[Available data]

***

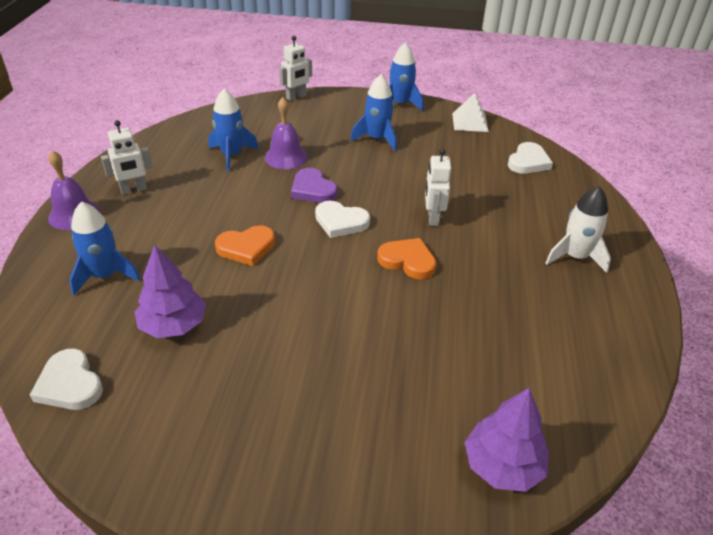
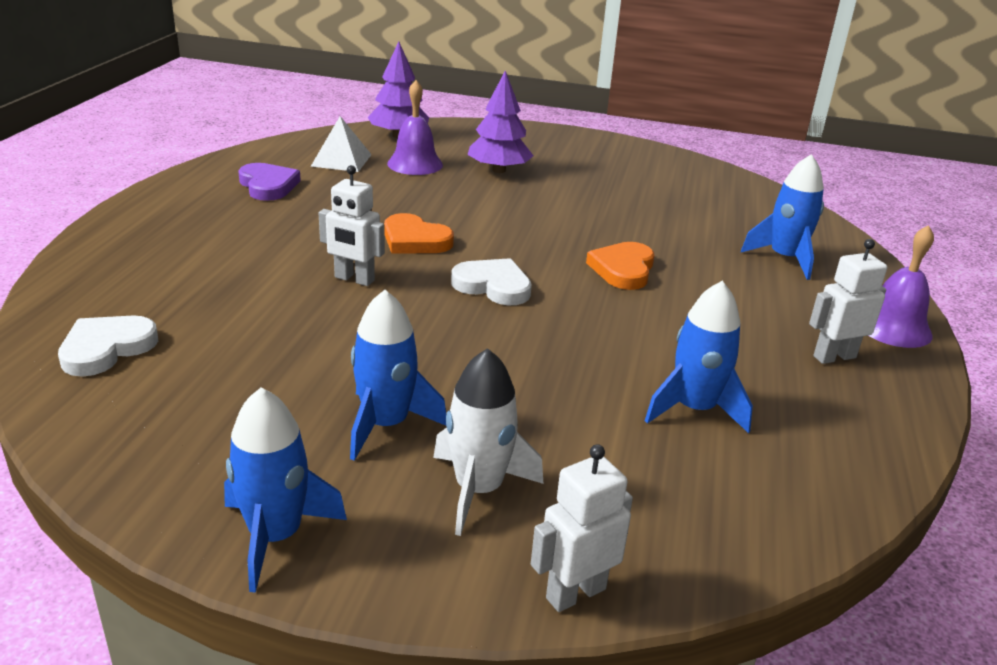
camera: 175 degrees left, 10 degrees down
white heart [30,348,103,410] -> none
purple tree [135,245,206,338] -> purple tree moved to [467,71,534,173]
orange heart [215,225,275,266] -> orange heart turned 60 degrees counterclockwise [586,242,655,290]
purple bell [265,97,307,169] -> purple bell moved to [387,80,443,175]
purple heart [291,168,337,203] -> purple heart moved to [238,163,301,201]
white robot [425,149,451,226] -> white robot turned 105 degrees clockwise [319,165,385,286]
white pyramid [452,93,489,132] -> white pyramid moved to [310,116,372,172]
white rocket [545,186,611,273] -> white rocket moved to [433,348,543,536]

***

[Aim of the exercise] Your copy should match the material above exactly, minus its pictures.

[Problem solution]
camera: 175 degrees left, 10 degrees down
white heart [30,348,103,410] -> none
purple tree [135,245,206,338] -> purple tree moved to [467,71,534,173]
orange heart [215,225,275,266] -> orange heart turned 60 degrees counterclockwise [586,242,655,290]
purple bell [265,97,307,169] -> purple bell moved to [387,80,443,175]
purple heart [291,168,337,203] -> purple heart moved to [238,163,301,201]
white robot [425,149,451,226] -> white robot turned 105 degrees clockwise [319,165,385,286]
white pyramid [452,93,489,132] -> white pyramid moved to [310,116,372,172]
white rocket [545,186,611,273] -> white rocket moved to [433,348,543,536]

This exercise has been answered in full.